Raw records —
** begin **
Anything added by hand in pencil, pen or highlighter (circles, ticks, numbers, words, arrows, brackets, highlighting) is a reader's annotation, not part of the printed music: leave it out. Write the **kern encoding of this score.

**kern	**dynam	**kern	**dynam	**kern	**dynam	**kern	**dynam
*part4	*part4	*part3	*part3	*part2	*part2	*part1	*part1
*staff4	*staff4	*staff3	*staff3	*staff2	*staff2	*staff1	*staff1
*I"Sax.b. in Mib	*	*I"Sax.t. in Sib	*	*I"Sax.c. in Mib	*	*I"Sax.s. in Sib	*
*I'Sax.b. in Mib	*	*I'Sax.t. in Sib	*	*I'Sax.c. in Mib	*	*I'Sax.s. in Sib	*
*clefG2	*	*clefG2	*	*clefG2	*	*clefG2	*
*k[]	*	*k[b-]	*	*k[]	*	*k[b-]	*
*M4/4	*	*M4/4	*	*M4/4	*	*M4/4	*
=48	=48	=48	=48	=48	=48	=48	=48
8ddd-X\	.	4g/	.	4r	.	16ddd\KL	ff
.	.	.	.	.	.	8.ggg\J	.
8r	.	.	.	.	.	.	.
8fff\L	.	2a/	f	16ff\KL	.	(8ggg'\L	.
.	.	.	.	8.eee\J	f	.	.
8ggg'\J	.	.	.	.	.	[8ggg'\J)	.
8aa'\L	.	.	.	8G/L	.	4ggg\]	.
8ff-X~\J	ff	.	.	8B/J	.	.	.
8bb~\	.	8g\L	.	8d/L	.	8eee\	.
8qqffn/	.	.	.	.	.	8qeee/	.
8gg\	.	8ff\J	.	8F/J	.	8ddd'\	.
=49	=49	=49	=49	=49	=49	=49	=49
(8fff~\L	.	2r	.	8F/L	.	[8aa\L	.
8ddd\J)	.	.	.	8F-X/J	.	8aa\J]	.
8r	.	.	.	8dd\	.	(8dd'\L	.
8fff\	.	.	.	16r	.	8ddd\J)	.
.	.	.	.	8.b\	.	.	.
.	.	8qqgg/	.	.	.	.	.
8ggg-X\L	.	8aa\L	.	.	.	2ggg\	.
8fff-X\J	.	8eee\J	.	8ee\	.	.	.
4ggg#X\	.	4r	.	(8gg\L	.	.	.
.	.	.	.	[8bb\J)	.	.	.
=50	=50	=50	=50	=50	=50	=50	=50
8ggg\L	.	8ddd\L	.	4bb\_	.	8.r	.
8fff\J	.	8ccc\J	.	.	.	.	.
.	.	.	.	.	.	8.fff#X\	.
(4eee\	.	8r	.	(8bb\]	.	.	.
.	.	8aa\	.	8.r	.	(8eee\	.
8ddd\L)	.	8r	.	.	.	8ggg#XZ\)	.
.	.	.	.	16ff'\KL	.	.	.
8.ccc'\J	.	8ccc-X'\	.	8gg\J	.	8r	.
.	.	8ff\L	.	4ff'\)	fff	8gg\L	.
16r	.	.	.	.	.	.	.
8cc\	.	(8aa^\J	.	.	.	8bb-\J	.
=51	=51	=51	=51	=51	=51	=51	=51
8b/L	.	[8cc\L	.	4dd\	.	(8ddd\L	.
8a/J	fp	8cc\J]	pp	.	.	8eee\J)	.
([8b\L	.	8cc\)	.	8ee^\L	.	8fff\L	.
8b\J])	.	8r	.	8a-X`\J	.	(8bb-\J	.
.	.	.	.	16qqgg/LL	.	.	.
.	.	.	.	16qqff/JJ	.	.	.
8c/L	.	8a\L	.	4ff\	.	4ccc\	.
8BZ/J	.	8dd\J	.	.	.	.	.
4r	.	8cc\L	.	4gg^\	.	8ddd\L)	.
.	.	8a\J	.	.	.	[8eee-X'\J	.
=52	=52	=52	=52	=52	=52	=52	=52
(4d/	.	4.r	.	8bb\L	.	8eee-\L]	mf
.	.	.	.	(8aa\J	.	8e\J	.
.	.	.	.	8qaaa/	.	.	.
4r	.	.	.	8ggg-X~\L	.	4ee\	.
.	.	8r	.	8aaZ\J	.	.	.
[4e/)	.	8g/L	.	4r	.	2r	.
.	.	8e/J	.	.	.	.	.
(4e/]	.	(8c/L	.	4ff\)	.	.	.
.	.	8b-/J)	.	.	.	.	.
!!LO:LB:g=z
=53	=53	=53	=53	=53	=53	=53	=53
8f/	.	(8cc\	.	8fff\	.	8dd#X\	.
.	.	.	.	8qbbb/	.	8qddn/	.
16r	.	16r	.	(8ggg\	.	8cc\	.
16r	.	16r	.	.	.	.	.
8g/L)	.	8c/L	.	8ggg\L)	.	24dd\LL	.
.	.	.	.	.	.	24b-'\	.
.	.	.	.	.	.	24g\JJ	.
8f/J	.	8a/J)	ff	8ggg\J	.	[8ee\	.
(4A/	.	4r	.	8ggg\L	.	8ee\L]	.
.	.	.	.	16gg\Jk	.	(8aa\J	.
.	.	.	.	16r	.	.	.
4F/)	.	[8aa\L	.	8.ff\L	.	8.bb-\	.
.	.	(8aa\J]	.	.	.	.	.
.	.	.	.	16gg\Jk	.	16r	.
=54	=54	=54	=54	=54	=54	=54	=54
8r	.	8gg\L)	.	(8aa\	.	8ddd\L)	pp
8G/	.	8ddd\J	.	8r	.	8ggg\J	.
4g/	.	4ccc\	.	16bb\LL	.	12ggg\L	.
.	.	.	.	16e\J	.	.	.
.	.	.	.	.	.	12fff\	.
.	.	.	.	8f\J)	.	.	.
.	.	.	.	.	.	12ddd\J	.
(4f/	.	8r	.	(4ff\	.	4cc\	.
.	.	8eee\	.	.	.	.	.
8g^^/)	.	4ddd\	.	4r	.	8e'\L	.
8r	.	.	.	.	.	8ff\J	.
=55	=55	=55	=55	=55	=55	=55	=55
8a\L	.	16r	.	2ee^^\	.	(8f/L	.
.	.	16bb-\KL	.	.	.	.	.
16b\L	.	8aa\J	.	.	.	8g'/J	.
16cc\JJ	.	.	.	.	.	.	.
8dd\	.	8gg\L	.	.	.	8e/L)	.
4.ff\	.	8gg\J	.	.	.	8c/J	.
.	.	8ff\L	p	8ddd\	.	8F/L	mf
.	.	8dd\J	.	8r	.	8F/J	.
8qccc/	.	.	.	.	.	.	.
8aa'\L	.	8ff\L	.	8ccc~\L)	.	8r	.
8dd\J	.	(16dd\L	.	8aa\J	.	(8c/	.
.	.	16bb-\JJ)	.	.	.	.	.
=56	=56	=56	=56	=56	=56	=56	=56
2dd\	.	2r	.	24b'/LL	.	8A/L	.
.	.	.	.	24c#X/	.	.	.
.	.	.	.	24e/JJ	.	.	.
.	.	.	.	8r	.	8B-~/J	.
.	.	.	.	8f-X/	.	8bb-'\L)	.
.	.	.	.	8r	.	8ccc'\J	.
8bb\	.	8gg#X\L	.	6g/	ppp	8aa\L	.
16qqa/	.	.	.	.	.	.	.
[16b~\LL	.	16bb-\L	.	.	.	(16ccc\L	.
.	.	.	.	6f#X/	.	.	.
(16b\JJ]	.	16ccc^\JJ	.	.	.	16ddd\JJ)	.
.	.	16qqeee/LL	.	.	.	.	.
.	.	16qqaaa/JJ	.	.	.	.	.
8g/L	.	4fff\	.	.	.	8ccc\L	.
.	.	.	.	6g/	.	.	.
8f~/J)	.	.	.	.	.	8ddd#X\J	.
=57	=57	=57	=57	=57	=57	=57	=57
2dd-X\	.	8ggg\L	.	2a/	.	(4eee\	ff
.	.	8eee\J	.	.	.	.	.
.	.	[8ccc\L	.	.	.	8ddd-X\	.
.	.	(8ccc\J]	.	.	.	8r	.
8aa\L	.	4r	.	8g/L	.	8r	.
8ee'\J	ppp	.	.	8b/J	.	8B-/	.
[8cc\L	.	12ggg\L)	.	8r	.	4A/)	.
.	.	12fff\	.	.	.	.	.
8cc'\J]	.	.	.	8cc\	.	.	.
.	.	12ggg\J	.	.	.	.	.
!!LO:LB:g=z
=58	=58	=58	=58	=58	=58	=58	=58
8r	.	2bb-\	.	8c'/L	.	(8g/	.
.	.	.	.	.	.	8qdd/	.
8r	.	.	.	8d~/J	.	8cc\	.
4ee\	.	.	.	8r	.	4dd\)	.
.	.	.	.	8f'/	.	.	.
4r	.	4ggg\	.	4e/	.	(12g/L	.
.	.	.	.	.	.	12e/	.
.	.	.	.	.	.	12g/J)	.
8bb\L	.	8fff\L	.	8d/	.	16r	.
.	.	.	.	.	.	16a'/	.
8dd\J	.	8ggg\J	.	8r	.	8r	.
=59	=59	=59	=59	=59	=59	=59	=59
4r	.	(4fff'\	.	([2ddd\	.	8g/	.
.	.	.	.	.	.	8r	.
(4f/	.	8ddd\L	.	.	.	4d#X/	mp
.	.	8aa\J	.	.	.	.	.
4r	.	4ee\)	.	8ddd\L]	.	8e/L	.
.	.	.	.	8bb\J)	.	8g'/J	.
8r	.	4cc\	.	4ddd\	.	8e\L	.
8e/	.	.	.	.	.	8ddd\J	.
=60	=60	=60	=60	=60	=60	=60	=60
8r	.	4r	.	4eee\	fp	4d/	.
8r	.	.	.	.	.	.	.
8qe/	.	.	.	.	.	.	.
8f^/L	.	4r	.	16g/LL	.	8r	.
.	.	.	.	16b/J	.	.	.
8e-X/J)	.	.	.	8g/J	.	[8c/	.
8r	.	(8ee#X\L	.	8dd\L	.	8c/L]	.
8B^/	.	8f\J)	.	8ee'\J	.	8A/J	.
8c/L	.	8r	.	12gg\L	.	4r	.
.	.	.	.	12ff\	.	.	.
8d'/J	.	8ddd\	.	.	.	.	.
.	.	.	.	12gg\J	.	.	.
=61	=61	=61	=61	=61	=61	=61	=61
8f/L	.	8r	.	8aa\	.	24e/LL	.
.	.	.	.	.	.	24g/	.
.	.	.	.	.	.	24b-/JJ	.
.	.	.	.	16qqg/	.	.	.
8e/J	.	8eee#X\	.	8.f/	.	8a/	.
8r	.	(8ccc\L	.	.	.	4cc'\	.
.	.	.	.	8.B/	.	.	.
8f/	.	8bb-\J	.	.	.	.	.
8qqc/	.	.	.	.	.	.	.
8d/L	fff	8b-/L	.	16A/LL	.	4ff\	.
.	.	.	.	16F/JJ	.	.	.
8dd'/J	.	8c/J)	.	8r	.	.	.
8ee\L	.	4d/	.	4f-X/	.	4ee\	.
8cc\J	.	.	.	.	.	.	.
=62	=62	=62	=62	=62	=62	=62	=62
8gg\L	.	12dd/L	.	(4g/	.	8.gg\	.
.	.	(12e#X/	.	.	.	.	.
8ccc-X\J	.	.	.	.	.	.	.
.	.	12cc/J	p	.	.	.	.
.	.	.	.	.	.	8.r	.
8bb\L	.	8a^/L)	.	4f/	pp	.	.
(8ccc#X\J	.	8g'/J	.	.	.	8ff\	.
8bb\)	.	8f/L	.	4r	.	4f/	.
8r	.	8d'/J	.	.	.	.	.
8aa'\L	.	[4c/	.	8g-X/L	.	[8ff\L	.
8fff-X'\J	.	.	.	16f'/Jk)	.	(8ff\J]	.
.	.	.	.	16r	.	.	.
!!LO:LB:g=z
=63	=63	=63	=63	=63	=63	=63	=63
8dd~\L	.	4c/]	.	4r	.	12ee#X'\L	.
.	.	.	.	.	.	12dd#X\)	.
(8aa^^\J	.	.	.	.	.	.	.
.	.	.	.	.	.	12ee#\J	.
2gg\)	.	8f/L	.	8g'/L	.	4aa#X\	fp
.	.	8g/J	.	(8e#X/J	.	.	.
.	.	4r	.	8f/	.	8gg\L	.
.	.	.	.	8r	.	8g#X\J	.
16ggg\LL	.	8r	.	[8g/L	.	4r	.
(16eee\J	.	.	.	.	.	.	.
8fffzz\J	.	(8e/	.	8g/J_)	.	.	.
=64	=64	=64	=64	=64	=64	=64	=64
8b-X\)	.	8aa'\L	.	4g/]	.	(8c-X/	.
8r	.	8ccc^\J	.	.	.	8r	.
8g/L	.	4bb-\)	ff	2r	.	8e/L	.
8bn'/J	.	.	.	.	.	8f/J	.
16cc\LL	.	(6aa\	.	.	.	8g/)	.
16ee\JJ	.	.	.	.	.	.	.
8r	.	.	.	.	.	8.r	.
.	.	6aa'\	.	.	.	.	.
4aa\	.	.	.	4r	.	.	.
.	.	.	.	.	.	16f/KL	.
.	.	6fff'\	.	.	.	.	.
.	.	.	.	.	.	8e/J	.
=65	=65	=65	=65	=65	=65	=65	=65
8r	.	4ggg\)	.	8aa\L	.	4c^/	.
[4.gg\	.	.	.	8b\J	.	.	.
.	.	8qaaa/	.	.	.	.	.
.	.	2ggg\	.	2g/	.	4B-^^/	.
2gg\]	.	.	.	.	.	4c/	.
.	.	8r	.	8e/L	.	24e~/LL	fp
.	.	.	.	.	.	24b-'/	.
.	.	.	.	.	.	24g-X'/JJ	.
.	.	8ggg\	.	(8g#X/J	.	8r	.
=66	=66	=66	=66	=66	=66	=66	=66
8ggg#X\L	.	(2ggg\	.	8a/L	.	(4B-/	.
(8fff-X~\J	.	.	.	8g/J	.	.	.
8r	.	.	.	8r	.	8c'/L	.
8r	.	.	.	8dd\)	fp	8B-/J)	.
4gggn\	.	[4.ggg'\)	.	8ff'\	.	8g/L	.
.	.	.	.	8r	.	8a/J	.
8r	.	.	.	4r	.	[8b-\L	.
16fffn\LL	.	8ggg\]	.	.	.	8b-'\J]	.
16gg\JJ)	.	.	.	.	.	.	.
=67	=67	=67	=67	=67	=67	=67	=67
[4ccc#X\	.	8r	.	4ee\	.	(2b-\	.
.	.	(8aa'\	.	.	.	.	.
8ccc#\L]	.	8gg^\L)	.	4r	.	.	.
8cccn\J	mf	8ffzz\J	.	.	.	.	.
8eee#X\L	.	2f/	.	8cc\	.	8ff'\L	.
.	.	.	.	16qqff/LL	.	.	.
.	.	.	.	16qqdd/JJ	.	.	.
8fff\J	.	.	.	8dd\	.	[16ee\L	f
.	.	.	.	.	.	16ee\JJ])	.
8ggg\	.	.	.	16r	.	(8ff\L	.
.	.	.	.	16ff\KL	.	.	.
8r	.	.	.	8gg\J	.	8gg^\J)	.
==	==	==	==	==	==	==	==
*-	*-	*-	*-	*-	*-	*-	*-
** end **
Exercise —
How many lines of the listing above contain the string "kern", with case counting? Reply with the number alone.

Result of the task —
2